/---

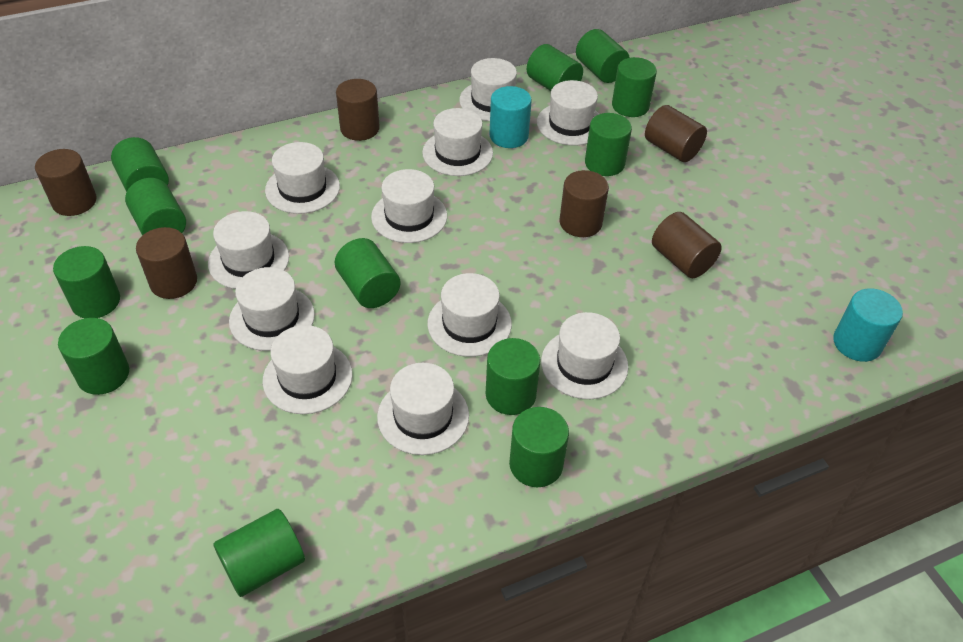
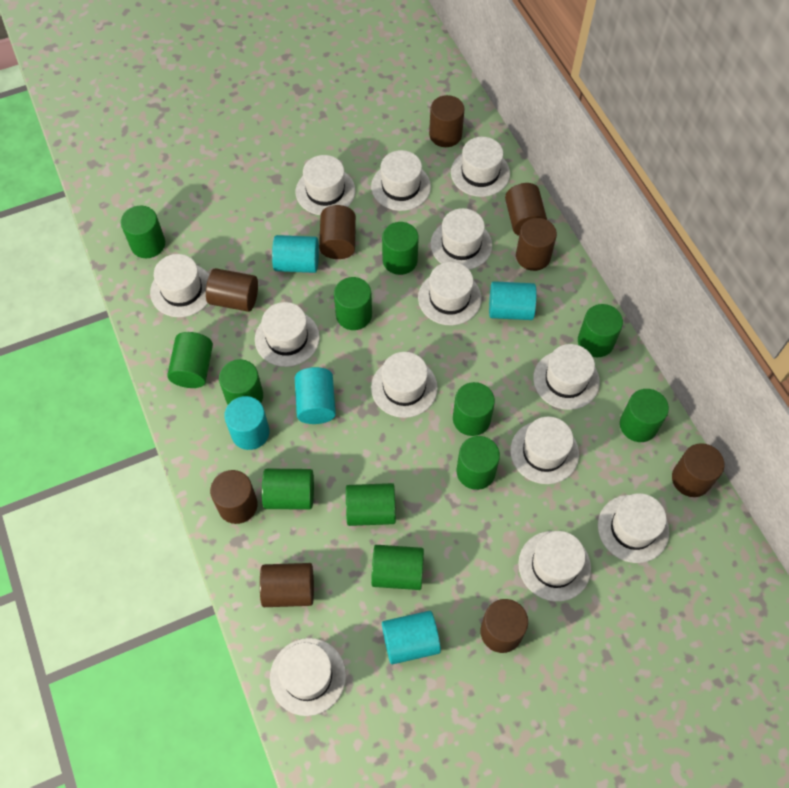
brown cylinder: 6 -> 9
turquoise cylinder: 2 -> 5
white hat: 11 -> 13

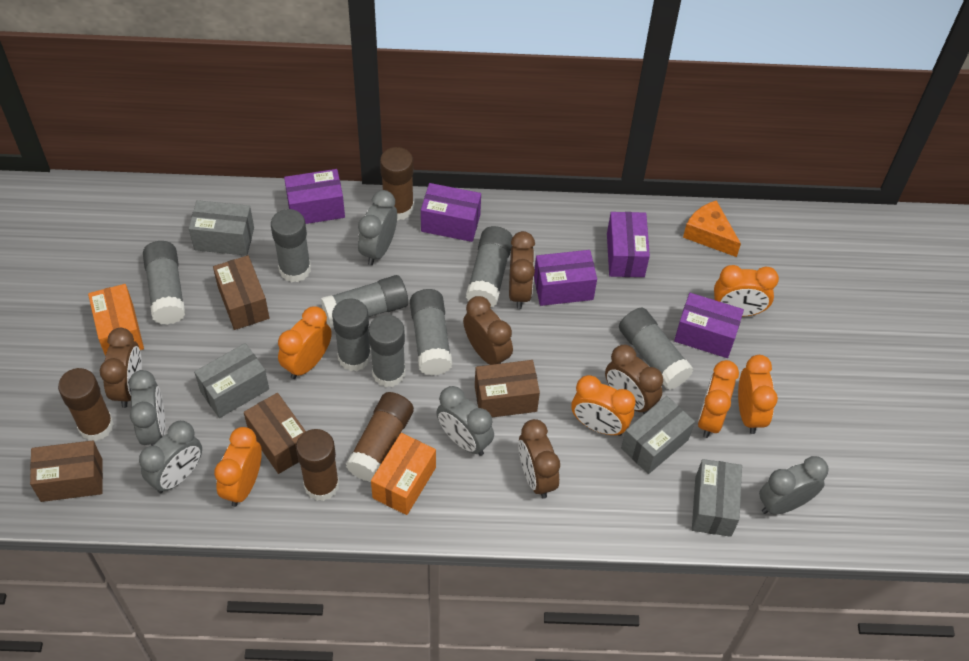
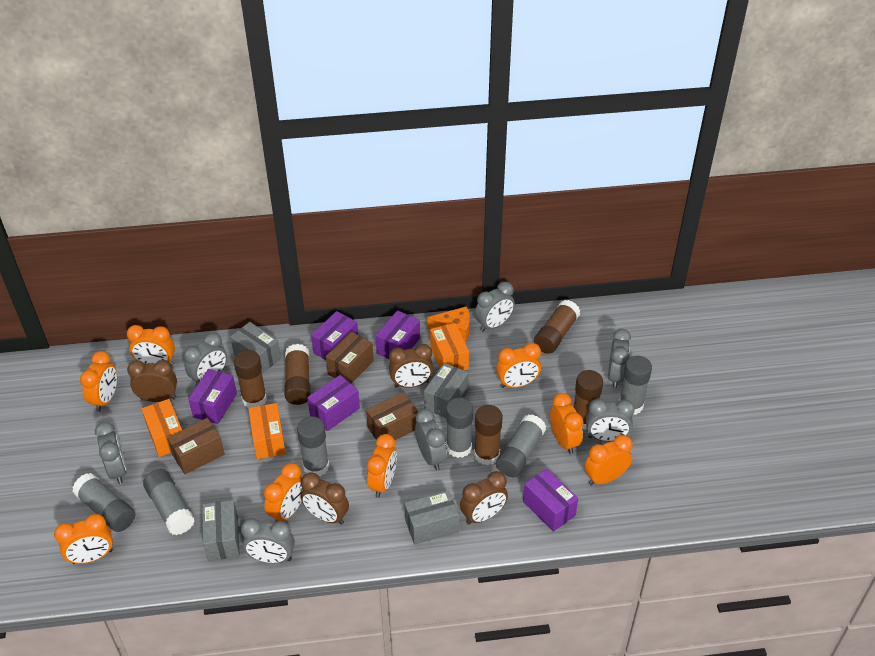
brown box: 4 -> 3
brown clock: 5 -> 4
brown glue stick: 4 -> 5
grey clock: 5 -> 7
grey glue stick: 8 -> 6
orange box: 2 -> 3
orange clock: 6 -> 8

\---

Work instruction -> For every entry, return its exact wording and leave out any image.

The answer ->
brown cylinder: 6 -> 9
turquoise cylinder: 2 -> 5
white hat: 11 -> 13

brown box: 4 -> 3
brown clock: 5 -> 4
brown glue stick: 4 -> 5
grey clock: 5 -> 7
grey glue stick: 8 -> 6
orange box: 2 -> 3
orange clock: 6 -> 8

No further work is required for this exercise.